Task item: Skip the images and repeat every entry word for word.

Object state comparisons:
***

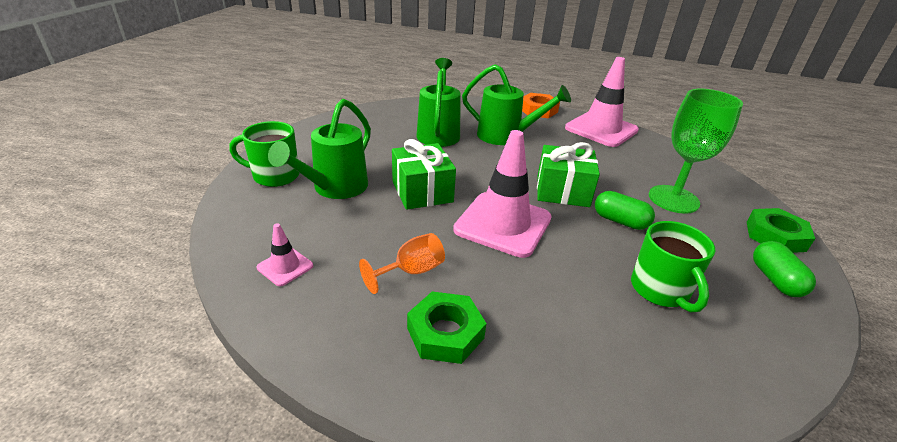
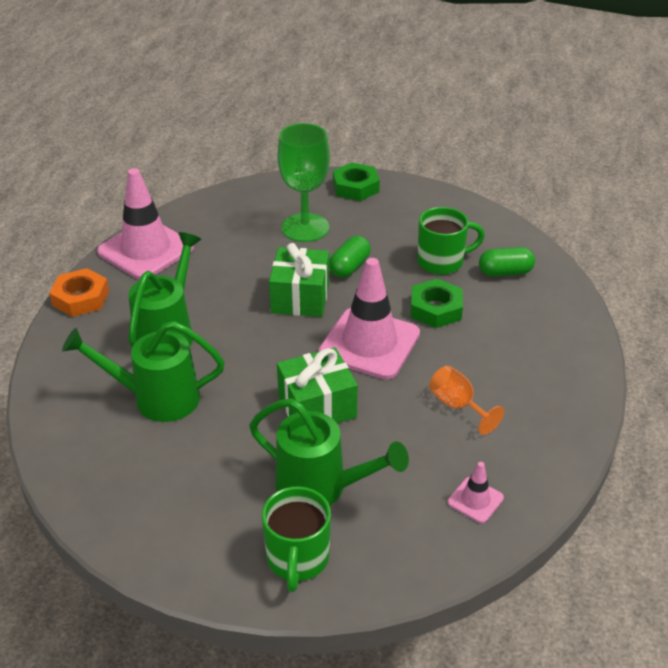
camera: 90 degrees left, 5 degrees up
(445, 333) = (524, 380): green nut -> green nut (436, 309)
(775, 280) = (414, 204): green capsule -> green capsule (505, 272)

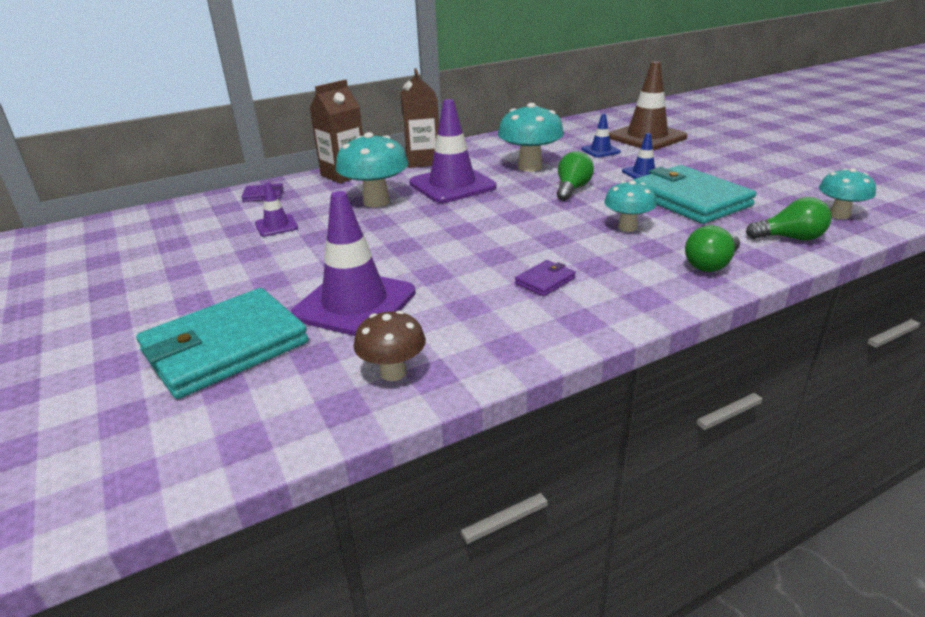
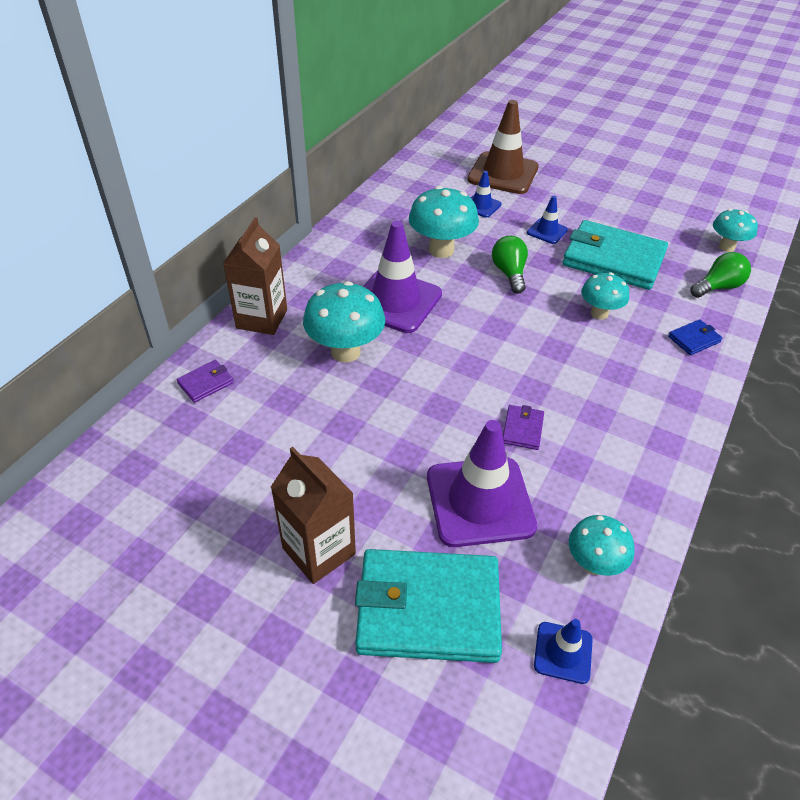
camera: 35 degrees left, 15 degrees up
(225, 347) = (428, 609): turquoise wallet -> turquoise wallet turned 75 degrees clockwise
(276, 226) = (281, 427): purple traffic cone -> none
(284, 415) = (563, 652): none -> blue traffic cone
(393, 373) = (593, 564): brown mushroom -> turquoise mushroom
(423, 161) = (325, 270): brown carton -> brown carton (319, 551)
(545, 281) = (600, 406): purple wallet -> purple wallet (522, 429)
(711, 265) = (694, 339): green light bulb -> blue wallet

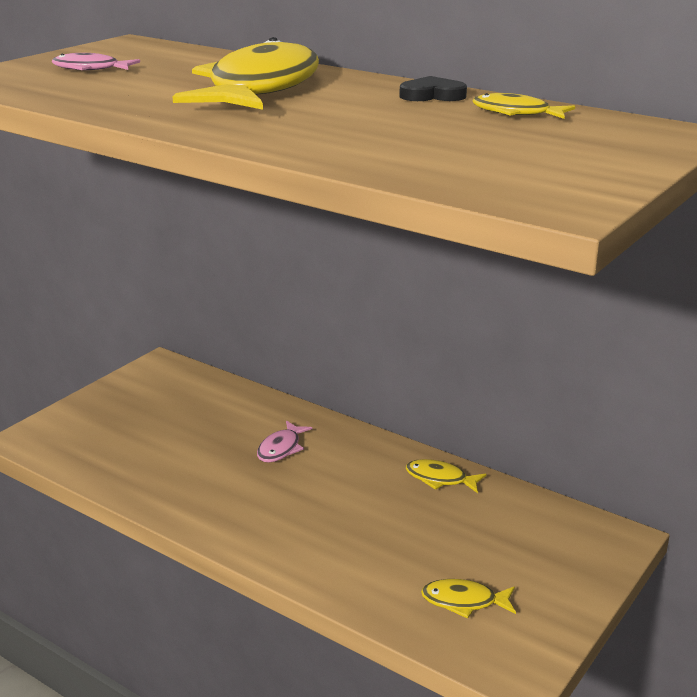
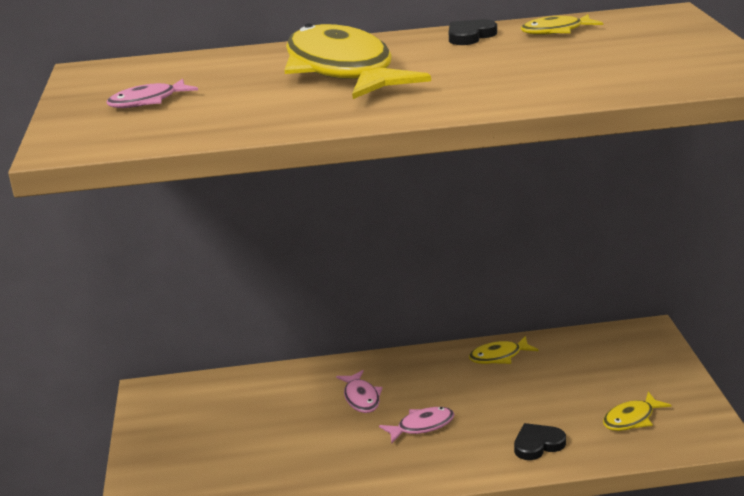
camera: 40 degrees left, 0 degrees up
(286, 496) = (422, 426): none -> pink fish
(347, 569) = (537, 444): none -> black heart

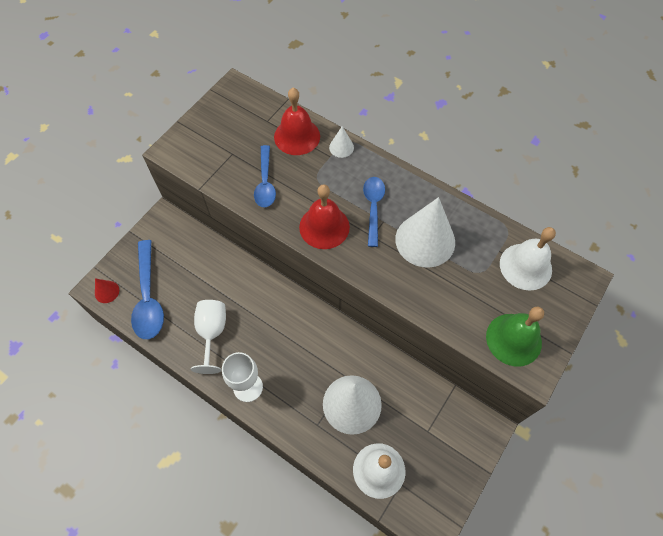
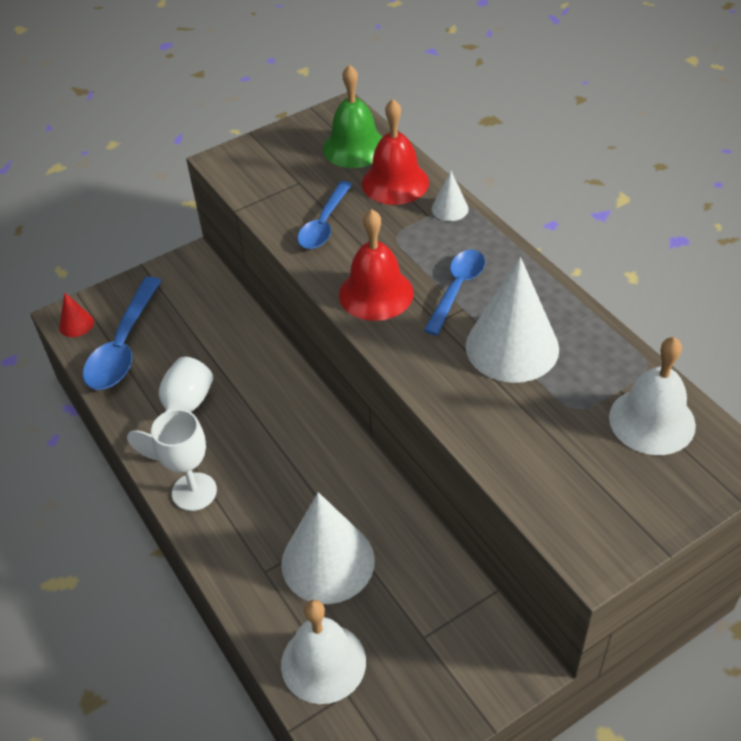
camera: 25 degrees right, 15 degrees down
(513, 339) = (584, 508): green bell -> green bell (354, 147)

***

Your solution:
camera: 90 degrees left, 5 degrees up
(445, 333) = (524, 380): green nut -> green nut (436, 309)
(775, 280) = (414, 204): green capsule -> green capsule (505, 272)

camera: 35 degrees left, 15 degrees up
(225, 347) = (428, 609): turquoise wallet -> turquoise wallet turned 75 degrees clockwise
(276, 226) = (281, 427): purple traffic cone -> none
(284, 415) = (563, 652): none -> blue traffic cone
(393, 373) = (593, 564): brown mushroom -> turquoise mushroom
(423, 161) = (325, 270): brown carton -> brown carton (319, 551)
(545, 281) = (600, 406): purple wallet -> purple wallet (522, 429)
(711, 265) = (694, 339): green light bulb -> blue wallet

camera: 40 degrees left, 0 degrees up
(286, 496) = (422, 426): none -> pink fish
(347, 569) = (537, 444): none -> black heart

camera: 25 degrees right, 15 degrees down
(513, 339) = (584, 508): green bell -> green bell (354, 147)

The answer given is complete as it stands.